ACTION ITEM: Within the material below, how many lines carry the word "RESET"? Only that number is wanted.

DATA SUPPLIED:
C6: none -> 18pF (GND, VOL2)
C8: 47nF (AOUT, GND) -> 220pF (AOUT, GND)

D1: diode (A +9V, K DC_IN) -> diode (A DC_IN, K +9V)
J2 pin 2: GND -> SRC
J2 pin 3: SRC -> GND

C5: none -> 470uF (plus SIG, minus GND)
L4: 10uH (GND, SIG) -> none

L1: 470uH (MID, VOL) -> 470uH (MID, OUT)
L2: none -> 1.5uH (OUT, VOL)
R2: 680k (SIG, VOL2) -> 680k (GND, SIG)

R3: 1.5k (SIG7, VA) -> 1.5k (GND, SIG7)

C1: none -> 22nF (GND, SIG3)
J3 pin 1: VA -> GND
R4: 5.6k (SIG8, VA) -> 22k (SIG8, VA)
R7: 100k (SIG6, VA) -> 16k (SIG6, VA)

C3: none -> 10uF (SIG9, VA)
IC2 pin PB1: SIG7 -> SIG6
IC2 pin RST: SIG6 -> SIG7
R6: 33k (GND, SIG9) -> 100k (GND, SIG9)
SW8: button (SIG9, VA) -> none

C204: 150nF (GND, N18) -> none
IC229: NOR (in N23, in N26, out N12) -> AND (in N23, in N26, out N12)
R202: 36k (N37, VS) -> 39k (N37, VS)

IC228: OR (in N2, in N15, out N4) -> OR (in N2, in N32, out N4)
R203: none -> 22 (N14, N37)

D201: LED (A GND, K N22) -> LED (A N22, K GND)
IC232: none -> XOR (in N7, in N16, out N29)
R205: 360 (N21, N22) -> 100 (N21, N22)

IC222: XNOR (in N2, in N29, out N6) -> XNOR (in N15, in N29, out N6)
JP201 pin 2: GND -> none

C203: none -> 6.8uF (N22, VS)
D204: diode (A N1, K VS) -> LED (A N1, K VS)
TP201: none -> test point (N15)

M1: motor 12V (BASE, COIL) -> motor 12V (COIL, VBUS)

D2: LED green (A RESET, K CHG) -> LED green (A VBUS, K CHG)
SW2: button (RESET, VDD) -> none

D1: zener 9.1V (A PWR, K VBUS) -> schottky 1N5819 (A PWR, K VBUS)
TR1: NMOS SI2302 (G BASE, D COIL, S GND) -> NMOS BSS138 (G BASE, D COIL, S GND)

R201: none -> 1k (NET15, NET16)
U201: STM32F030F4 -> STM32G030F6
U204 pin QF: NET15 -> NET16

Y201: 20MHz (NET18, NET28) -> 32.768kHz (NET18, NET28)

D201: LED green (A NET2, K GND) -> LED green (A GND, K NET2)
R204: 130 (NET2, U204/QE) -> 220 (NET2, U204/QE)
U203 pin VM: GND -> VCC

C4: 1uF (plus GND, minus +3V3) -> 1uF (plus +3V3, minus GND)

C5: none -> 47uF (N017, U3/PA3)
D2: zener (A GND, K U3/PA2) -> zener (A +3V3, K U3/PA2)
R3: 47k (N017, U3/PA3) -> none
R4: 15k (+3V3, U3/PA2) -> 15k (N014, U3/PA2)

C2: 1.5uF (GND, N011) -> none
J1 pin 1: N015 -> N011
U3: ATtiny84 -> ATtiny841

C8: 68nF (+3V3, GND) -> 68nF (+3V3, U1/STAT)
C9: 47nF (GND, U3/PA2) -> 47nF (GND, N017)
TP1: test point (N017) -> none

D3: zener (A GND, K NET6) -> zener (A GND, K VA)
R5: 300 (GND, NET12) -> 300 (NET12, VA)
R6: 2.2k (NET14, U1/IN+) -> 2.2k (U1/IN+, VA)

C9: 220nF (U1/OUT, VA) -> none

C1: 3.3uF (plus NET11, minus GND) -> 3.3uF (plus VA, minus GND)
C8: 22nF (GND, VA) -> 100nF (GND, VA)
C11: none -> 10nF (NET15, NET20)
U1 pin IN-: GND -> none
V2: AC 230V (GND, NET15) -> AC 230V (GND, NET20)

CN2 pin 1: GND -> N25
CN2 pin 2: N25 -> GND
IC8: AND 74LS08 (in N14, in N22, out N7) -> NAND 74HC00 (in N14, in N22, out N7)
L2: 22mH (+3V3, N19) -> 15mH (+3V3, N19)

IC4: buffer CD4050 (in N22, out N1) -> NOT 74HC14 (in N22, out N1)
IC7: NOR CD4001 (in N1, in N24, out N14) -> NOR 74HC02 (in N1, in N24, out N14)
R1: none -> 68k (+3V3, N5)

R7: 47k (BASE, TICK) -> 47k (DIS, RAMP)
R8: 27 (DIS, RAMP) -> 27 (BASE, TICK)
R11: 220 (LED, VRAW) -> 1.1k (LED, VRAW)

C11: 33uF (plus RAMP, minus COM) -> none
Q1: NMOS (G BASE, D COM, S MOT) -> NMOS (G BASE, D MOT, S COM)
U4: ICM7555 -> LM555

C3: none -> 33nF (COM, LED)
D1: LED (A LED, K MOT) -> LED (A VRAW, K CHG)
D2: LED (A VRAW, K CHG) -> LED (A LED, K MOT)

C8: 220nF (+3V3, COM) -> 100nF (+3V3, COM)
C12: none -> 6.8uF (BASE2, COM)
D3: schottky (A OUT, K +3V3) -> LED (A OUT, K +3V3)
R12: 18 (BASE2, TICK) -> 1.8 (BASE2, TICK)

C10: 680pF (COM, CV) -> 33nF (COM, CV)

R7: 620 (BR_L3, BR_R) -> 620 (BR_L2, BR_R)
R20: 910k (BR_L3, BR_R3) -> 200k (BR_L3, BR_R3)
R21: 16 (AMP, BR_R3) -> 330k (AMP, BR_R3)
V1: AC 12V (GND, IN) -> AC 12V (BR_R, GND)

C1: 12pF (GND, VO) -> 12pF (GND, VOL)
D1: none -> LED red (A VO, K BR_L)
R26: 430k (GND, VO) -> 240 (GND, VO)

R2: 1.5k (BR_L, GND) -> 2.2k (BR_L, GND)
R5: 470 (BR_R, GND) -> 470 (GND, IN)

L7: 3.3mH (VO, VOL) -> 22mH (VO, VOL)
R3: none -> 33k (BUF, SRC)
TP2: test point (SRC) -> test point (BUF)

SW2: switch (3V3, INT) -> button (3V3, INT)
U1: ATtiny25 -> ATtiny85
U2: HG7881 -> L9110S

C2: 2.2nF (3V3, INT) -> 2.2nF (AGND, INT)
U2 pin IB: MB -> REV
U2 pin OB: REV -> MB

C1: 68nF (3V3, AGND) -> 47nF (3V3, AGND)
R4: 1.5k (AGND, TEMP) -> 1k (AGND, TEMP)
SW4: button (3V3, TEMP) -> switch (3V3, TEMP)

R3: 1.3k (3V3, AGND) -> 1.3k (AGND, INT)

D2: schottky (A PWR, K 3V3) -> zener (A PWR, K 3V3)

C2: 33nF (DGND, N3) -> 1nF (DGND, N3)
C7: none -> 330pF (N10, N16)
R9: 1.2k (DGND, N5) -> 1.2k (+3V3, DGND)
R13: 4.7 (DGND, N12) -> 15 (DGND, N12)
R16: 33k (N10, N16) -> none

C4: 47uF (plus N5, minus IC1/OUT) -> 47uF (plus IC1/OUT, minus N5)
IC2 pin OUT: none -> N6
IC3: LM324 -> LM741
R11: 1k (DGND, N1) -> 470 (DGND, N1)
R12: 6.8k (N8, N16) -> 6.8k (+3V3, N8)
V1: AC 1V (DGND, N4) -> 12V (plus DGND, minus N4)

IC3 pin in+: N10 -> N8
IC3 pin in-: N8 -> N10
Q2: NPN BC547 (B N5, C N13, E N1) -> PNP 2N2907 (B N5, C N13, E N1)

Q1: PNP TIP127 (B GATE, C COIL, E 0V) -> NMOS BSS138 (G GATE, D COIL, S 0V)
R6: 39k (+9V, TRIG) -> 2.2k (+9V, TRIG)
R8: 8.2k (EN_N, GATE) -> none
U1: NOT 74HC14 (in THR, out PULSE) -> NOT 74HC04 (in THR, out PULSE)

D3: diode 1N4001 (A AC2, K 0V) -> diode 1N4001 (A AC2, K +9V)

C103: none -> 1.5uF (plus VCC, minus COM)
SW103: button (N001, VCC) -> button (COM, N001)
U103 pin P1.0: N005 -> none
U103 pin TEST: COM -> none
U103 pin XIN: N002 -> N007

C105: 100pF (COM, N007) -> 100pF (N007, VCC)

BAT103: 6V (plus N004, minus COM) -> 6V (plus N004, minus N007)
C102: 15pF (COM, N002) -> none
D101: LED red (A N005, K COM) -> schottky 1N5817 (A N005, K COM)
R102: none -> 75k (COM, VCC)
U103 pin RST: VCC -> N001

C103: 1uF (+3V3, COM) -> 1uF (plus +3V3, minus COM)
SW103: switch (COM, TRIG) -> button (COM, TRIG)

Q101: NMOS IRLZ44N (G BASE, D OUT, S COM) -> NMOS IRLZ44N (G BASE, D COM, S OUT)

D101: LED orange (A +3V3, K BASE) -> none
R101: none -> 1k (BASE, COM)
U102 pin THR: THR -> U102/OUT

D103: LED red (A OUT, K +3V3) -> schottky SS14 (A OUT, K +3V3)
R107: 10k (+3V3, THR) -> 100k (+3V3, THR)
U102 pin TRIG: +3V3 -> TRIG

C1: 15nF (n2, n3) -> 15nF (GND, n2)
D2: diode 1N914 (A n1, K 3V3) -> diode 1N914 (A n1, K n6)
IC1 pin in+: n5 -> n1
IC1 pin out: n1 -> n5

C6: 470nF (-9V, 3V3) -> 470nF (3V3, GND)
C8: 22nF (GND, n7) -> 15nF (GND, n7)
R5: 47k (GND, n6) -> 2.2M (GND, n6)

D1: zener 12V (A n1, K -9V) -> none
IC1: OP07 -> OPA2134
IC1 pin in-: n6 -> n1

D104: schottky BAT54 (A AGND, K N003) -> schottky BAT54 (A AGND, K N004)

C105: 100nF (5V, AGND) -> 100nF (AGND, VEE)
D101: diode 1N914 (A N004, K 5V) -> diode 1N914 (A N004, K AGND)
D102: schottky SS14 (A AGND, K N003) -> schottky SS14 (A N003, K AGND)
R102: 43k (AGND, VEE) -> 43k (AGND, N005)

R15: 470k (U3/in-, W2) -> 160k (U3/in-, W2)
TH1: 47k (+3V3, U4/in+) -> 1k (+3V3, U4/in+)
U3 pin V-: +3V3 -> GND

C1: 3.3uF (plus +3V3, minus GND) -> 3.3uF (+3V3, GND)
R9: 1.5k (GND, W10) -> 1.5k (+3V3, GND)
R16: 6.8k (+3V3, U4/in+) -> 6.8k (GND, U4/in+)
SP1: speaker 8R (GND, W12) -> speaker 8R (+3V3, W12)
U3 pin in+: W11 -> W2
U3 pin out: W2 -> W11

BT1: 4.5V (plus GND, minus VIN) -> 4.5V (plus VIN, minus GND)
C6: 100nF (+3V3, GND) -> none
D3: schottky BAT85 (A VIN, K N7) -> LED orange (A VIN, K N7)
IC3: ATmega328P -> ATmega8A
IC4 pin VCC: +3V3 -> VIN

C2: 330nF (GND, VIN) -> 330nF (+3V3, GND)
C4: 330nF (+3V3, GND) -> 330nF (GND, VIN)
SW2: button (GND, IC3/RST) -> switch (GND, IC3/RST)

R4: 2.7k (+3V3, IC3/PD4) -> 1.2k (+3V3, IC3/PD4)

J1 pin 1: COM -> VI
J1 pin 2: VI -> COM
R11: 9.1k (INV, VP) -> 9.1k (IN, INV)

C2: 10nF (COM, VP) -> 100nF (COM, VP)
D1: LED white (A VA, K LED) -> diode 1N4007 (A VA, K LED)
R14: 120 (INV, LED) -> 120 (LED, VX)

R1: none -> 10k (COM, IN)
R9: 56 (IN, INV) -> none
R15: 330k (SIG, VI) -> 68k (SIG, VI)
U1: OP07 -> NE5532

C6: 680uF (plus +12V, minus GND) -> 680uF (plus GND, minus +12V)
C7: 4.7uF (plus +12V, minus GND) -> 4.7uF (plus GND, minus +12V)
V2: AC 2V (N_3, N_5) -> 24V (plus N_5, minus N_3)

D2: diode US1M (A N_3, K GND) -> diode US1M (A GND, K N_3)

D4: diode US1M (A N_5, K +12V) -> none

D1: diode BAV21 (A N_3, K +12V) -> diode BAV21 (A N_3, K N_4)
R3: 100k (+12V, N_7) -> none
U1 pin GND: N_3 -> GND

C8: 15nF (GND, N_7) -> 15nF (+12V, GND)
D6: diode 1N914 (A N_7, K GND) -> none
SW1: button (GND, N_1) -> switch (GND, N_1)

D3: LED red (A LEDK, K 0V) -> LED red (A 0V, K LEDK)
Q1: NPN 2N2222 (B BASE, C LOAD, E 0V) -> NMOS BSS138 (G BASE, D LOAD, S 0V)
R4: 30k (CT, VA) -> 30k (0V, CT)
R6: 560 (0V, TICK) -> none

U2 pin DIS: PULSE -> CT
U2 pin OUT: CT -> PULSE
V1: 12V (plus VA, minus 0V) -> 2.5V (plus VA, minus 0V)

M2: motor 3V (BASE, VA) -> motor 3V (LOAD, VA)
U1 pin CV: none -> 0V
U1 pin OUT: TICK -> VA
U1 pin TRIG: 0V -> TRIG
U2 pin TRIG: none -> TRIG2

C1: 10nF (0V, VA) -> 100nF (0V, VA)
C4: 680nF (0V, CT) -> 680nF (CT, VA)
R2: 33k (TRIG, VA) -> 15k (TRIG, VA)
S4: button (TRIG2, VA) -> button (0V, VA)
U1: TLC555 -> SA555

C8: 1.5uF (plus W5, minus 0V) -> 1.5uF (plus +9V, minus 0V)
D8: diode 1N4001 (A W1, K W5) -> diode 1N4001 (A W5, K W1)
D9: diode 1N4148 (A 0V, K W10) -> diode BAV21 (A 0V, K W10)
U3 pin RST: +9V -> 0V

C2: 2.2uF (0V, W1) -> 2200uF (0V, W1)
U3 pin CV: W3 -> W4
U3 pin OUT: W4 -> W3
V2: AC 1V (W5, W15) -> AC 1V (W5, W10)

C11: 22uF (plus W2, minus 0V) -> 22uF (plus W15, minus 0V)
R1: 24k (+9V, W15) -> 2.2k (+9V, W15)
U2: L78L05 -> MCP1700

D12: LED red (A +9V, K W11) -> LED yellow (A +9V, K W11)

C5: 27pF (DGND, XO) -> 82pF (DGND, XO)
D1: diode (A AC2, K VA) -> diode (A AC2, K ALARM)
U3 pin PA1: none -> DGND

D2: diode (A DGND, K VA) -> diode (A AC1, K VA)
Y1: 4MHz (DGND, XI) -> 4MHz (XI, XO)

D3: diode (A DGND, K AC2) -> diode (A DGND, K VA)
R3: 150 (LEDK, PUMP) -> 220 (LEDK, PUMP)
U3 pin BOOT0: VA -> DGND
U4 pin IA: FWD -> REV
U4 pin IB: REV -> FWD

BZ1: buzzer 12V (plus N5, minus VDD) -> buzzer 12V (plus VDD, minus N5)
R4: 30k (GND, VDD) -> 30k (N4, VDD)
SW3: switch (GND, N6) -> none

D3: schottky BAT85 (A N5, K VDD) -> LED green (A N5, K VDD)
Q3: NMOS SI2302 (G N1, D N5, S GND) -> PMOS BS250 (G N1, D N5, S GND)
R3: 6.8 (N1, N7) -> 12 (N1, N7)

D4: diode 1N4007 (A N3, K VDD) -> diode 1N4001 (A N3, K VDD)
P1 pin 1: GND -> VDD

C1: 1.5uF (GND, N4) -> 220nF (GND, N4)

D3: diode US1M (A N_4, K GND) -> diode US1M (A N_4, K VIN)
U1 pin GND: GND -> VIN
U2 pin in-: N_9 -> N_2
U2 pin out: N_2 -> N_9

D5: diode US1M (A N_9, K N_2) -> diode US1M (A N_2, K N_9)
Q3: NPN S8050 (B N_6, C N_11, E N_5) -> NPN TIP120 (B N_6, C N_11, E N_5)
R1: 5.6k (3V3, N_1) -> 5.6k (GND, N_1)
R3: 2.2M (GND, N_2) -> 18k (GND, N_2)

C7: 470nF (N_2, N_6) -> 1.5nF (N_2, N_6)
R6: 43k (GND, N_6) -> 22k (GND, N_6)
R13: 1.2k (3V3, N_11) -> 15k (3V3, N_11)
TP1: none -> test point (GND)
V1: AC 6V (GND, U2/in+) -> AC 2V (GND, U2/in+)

RESPONSE FOR THIS EXERCISE: 2